● **Task details**
Lines below containing the word "left" should be copied out.

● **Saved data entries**
--- START ---

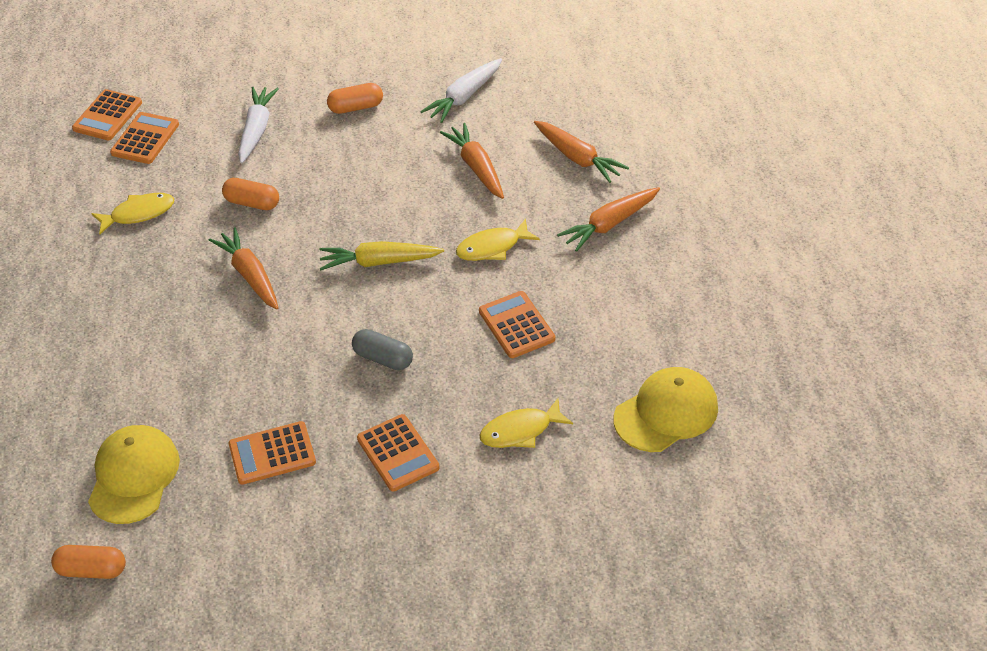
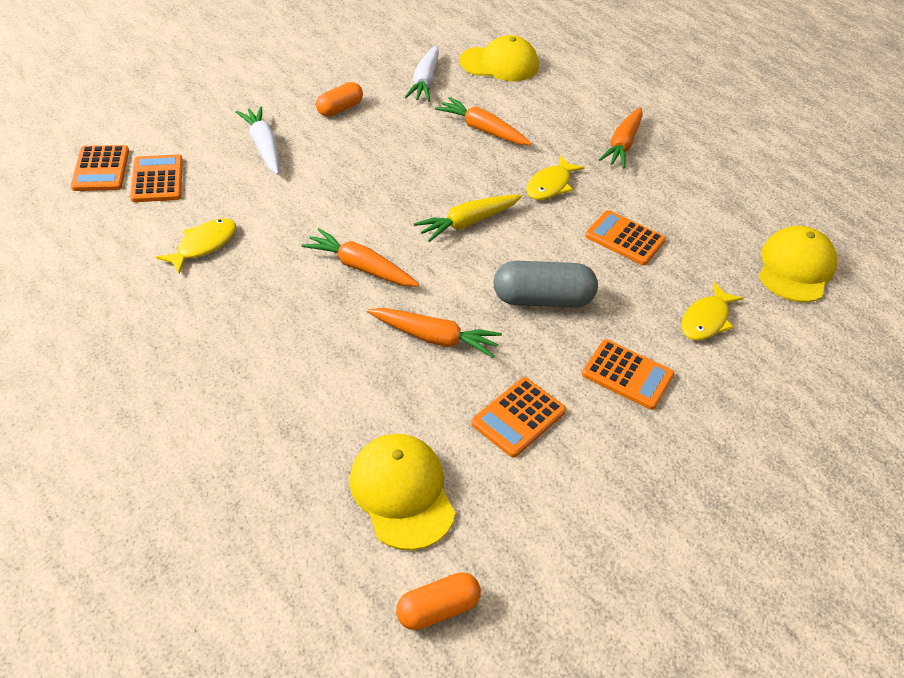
camera: 35 degrees left, 0 degrees up
(252, 203) = (310, 206): orange capsule -> none
(383, 358) = (542, 299): grey capsule -> grey capsule, size x1.58
(560, 95) = (499, 64): none -> yellow cap
(578, 158) = (554, 104): orange carrot -> orange carrot (434, 338)

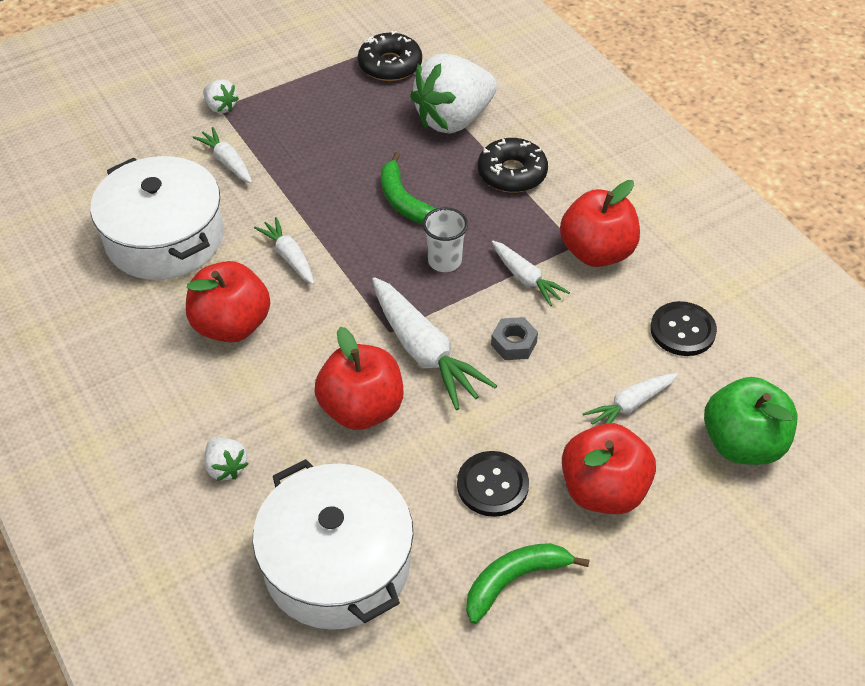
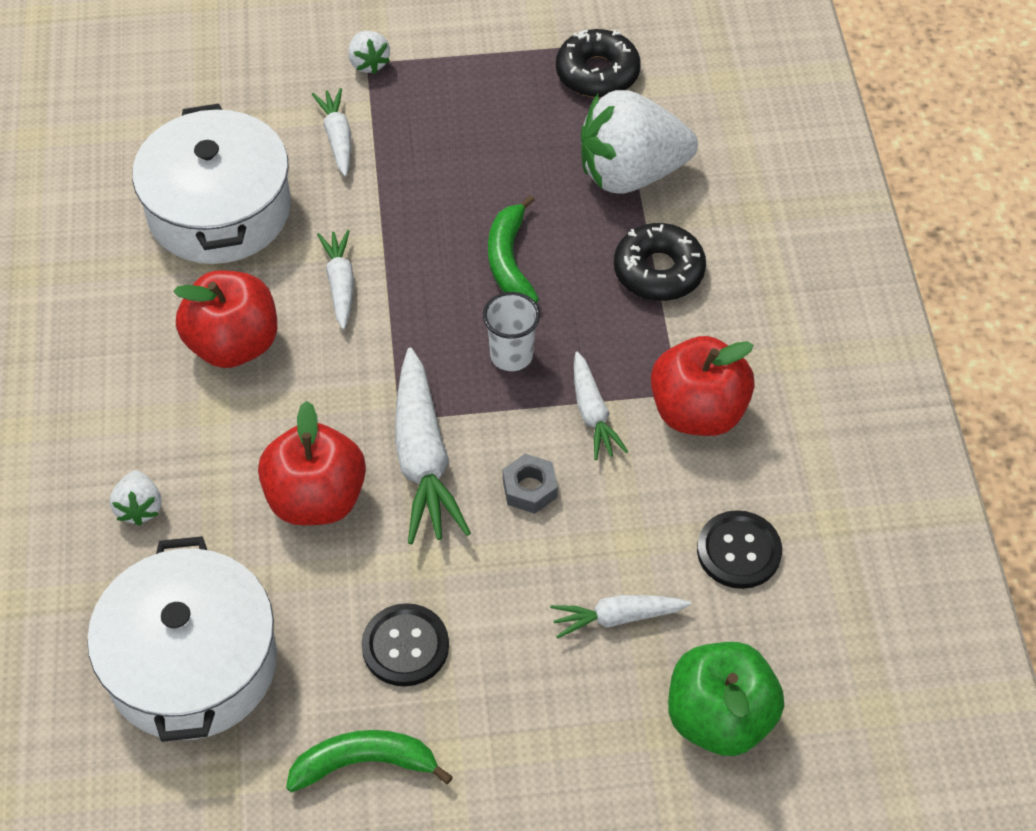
camera: 25 degrees right, 5 degrees up
(603, 490) = (523, 704): red apple -> none

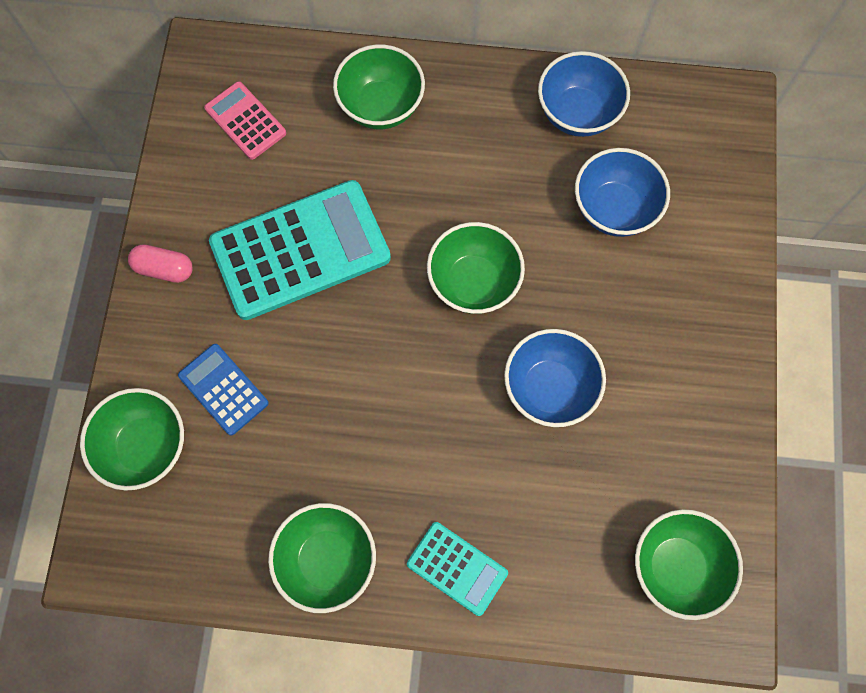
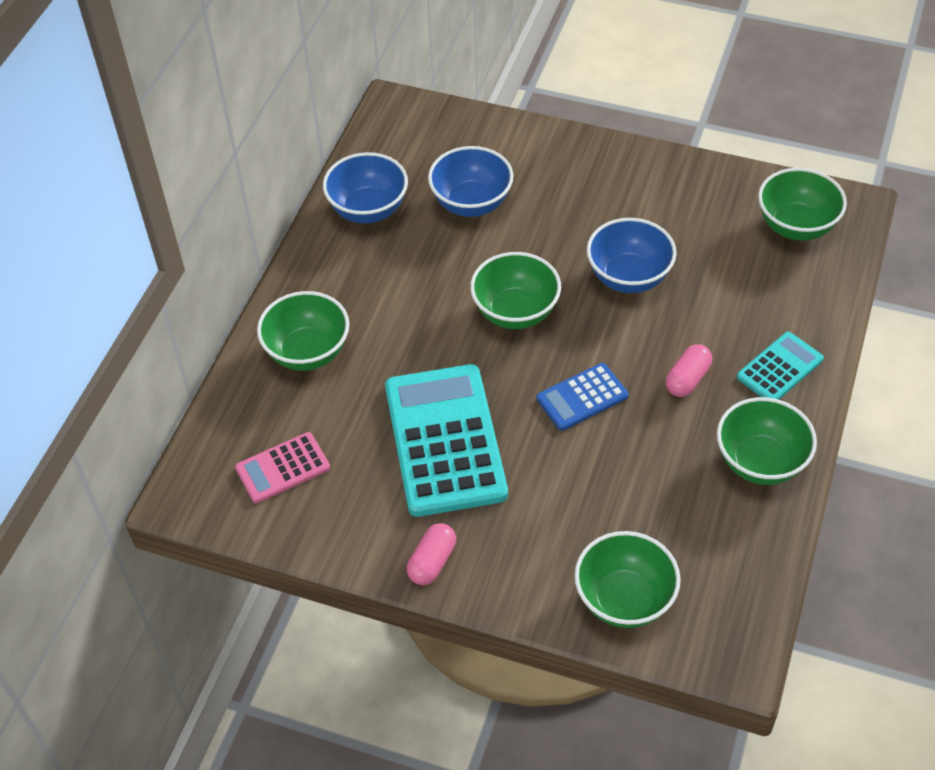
camera: 75 degrees left, 20 degrees down
(223, 389) = (577, 524): blue calculator -> blue calculator (582, 397)
(421, 470) = (687, 379): none -> pink capsule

--- END ---

● **Answer space**
camera: 35 degrees left, 0 degrees up
camera: 75 degrees left, 20 degrees down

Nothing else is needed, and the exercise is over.